:: What the task requires ::
The lines below must be transcribed exactly as given, with the images removed.

:: Source data ::
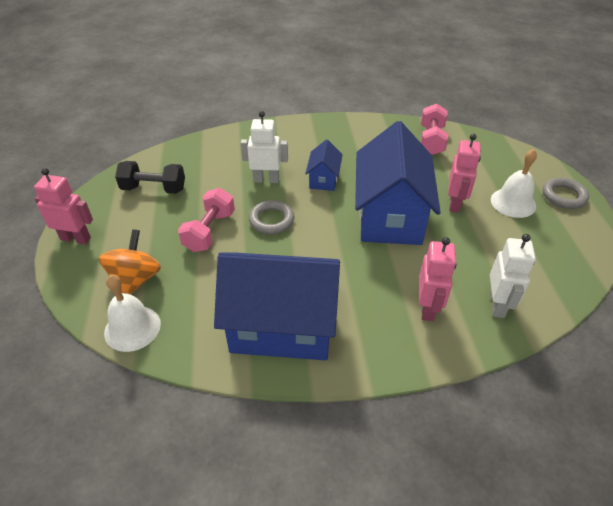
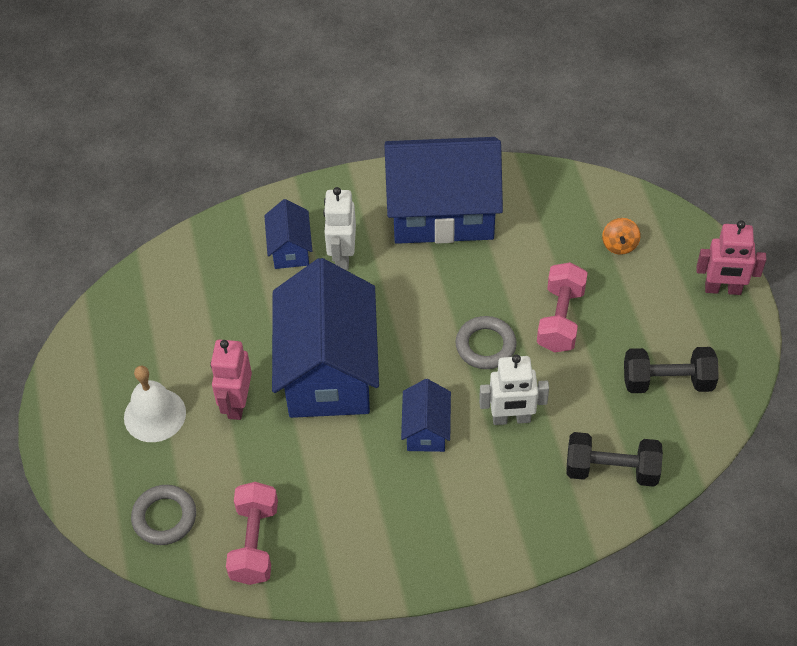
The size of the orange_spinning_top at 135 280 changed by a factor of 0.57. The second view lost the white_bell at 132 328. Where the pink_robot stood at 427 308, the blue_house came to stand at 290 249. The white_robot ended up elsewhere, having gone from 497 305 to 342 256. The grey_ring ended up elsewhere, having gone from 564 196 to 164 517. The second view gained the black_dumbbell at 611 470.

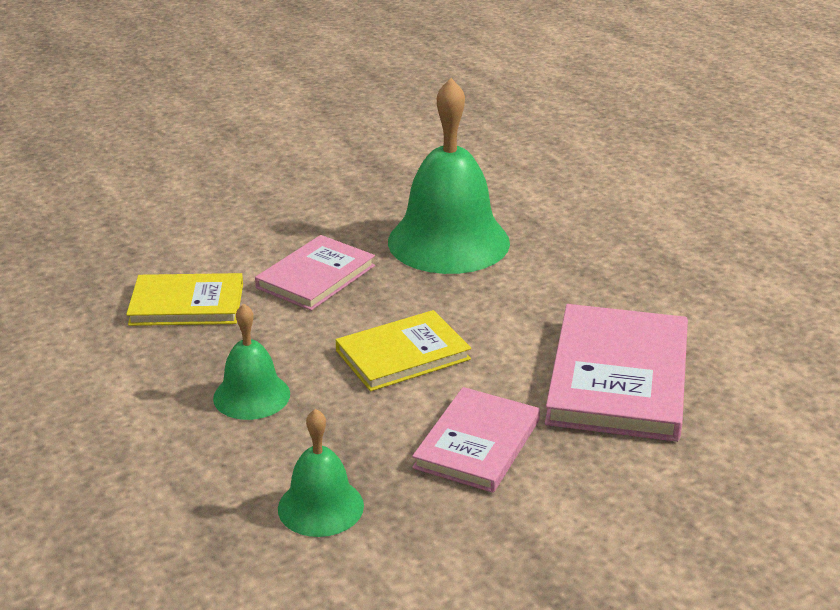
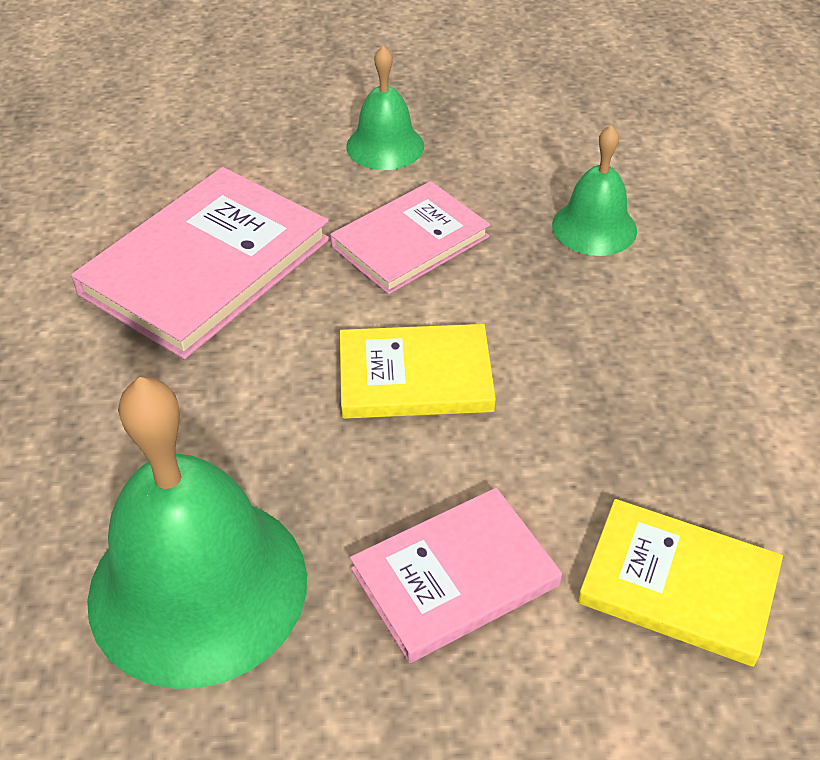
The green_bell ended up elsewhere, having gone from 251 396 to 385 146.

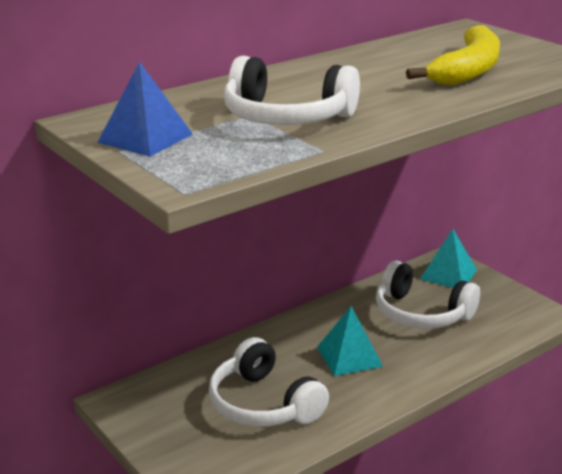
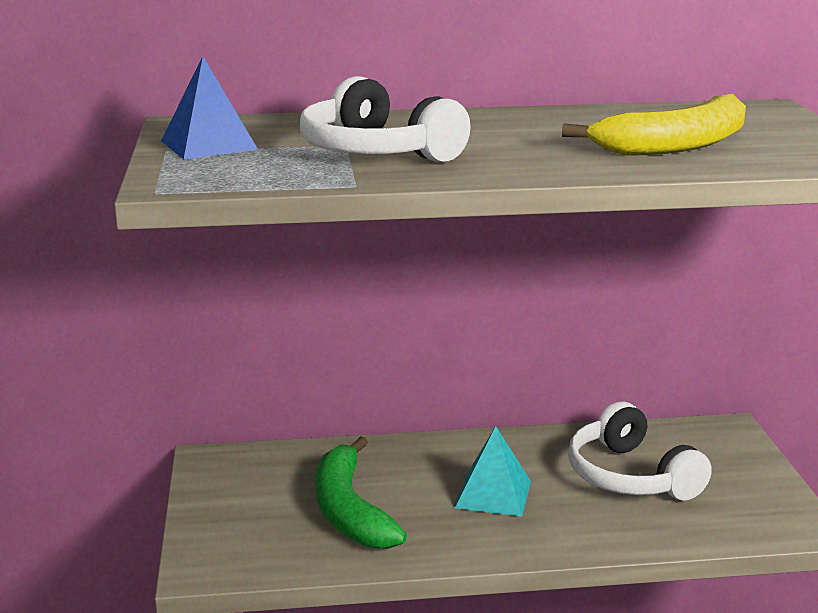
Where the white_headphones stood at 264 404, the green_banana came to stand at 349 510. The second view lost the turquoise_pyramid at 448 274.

:: Reply to the exercise ::
The size of the orange_spinning_top at 135 280 changed by a factor of 0.57. The second view lost the white_bell at 132 328. Where the pink_robot stood at 427 308, the blue_house came to stand at 290 249. The white_robot ended up elsewhere, having gone from 497 305 to 342 256. The grey_ring ended up elsewhere, having gone from 564 196 to 164 517. The second view gained the black_dumbbell at 611 470.

The green_bell ended up elsewhere, having gone from 251 396 to 385 146.

Where the white_headphones stood at 264 404, the green_banana came to stand at 349 510. The second view lost the turquoise_pyramid at 448 274.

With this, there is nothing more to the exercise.